▸ **To do**
How many lines below hold "dumbbell"? Answer with only the number.

▸ **Data**
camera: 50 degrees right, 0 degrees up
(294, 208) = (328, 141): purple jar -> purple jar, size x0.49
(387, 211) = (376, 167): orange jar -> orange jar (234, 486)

* * *

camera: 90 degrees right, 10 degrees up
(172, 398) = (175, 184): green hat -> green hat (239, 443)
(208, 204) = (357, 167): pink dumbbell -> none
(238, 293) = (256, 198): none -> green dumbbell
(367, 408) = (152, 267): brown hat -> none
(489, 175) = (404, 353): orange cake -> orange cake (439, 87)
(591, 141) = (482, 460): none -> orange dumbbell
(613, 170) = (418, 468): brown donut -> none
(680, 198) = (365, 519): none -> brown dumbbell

▸ **Expected answer**
4